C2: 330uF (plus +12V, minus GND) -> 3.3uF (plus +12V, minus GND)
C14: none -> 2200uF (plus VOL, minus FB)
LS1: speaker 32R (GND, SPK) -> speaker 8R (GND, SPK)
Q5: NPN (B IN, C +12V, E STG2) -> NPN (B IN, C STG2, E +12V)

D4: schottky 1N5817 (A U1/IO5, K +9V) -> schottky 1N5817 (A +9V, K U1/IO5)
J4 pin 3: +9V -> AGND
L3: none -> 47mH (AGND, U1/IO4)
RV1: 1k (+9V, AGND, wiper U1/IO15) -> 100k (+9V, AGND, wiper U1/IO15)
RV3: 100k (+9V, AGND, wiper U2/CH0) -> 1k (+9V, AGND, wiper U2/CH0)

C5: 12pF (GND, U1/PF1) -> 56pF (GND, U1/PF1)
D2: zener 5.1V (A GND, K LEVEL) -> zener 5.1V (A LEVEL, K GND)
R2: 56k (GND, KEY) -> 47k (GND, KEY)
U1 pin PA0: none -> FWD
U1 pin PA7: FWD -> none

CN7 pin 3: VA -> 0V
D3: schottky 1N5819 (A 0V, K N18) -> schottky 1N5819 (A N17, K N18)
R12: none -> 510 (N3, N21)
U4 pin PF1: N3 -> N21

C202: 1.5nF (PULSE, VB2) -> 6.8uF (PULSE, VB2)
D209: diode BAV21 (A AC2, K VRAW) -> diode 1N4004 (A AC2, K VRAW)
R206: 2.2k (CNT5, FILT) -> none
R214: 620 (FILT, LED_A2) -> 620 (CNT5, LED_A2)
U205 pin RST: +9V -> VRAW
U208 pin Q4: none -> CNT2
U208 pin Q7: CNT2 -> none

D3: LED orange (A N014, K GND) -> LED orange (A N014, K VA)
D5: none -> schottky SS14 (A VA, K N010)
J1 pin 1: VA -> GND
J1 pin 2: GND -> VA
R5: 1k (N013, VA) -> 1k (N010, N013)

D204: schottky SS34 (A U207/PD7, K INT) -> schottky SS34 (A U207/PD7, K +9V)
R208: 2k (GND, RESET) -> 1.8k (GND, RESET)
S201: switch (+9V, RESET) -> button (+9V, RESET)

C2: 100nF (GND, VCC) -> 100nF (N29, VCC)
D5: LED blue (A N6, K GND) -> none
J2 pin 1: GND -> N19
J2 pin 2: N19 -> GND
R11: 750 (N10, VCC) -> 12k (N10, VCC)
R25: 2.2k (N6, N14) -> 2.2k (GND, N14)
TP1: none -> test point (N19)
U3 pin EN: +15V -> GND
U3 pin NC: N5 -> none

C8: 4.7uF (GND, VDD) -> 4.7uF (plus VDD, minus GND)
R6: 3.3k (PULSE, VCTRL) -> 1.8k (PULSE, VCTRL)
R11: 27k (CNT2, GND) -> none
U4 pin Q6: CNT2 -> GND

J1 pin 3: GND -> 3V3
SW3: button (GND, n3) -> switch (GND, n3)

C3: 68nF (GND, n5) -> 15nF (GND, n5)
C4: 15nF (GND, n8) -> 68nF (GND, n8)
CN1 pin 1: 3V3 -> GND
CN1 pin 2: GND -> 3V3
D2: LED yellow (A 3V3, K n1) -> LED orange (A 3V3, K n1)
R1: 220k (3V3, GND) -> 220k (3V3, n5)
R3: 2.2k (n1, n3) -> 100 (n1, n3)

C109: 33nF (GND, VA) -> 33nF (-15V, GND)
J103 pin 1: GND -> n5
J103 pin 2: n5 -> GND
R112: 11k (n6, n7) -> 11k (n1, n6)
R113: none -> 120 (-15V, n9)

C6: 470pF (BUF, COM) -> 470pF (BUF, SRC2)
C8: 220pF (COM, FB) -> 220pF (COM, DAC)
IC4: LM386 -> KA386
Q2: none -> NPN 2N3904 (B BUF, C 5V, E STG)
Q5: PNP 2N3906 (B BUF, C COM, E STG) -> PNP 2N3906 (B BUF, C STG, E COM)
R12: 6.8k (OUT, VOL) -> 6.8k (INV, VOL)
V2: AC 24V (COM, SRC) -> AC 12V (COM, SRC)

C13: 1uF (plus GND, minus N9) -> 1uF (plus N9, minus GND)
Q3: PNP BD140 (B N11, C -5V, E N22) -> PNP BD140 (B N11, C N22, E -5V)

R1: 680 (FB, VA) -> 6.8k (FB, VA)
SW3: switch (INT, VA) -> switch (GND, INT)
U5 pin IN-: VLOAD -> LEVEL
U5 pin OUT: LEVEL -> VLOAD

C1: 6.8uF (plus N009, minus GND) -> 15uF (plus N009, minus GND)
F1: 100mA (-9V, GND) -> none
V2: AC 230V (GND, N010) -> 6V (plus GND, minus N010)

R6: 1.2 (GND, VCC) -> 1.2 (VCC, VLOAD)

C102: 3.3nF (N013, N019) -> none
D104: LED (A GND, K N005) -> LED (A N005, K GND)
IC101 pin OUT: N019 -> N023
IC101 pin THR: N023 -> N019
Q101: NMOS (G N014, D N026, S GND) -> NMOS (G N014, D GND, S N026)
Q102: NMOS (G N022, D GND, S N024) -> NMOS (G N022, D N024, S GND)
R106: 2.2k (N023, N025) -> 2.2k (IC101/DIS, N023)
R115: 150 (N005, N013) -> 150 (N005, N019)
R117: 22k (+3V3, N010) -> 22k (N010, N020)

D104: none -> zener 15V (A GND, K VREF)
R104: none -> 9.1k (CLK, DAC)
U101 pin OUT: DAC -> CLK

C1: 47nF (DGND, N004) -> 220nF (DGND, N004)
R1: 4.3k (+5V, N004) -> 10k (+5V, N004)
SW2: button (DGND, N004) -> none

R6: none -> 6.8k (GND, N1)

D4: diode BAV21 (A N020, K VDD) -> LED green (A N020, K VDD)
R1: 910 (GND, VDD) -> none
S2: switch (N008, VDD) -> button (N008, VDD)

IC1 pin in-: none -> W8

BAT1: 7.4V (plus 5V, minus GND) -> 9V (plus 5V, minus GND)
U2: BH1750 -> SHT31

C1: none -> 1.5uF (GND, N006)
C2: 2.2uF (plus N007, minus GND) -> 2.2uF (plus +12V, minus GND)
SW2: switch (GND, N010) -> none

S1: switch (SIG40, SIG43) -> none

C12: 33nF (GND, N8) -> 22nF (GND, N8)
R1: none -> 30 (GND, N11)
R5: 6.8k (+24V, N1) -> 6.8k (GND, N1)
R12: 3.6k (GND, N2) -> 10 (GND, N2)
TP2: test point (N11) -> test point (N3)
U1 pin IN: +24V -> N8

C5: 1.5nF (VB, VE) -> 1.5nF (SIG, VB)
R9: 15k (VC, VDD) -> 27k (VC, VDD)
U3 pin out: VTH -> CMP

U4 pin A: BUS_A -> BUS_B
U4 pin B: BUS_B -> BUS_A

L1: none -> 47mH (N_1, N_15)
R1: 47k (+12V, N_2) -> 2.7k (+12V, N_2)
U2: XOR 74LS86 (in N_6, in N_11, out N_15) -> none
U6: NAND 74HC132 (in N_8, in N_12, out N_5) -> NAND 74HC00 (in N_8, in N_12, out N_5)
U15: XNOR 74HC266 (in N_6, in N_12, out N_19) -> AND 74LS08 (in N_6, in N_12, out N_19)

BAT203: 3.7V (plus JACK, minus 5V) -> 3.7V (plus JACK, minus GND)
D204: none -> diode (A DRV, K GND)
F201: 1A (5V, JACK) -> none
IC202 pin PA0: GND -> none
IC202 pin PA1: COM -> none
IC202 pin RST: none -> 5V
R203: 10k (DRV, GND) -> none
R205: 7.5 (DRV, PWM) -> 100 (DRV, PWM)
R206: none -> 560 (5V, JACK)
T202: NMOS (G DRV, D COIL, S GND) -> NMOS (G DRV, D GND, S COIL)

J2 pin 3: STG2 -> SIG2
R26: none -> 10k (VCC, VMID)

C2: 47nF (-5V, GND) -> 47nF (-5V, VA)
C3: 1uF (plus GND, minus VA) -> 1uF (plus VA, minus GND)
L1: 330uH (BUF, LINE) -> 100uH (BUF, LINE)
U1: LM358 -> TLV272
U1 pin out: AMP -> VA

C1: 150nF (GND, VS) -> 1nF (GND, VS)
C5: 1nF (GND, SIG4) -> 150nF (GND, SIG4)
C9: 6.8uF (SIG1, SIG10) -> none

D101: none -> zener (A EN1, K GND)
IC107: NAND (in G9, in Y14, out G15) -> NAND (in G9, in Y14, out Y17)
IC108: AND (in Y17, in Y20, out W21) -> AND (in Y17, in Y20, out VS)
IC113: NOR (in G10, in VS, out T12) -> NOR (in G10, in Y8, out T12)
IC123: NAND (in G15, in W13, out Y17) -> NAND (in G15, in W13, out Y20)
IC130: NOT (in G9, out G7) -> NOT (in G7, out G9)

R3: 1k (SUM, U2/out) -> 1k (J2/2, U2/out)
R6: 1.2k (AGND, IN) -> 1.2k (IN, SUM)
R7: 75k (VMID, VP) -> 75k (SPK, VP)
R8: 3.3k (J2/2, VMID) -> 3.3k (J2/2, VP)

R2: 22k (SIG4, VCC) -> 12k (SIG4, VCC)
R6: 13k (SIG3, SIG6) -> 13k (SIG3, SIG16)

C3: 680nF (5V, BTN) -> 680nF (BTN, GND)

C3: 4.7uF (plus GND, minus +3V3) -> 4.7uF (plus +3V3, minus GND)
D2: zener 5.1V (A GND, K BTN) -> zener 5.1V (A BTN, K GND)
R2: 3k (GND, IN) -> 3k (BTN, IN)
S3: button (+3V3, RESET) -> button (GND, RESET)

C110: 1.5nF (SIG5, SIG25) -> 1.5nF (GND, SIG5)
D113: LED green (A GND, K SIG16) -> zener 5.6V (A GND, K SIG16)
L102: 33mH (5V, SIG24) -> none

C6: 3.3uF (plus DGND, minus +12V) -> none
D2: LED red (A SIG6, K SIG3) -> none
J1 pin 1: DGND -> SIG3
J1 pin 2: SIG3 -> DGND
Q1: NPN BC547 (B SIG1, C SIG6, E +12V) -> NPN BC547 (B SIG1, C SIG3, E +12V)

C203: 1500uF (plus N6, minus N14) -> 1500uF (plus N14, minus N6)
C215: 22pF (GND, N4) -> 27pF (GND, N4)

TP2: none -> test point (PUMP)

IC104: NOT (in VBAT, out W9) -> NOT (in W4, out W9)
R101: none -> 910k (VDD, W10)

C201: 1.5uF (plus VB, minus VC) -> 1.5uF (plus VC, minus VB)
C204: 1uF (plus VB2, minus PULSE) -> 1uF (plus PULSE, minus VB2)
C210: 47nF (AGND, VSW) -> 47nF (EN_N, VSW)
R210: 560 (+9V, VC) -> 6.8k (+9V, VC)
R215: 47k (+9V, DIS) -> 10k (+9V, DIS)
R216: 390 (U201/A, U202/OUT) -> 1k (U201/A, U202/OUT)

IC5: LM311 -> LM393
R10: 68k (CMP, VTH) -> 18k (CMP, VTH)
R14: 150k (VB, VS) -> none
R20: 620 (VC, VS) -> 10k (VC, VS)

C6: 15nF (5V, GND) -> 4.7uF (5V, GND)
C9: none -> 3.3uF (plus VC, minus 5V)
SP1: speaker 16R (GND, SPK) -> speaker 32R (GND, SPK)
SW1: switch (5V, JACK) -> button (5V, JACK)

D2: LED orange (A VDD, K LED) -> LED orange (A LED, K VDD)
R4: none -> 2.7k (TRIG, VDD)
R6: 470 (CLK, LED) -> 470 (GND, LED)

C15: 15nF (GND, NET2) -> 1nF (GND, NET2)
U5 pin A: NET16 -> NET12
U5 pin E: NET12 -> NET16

---+---

### Problem to solve
The lines needed run from the first line of the data through the line containing "Q5: NPN (B IN, C"; give them again exactly and nothing else.

### Expected answer
C2: 330uF (plus +12V, minus GND) -> 3.3uF (plus +12V, minus GND)
C14: none -> 2200uF (plus VOL, minus FB)
LS1: speaker 32R (GND, SPK) -> speaker 8R (GND, SPK)
Q5: NPN (B IN, C +12V, E STG2) -> NPN (B IN, C STG2, E +12V)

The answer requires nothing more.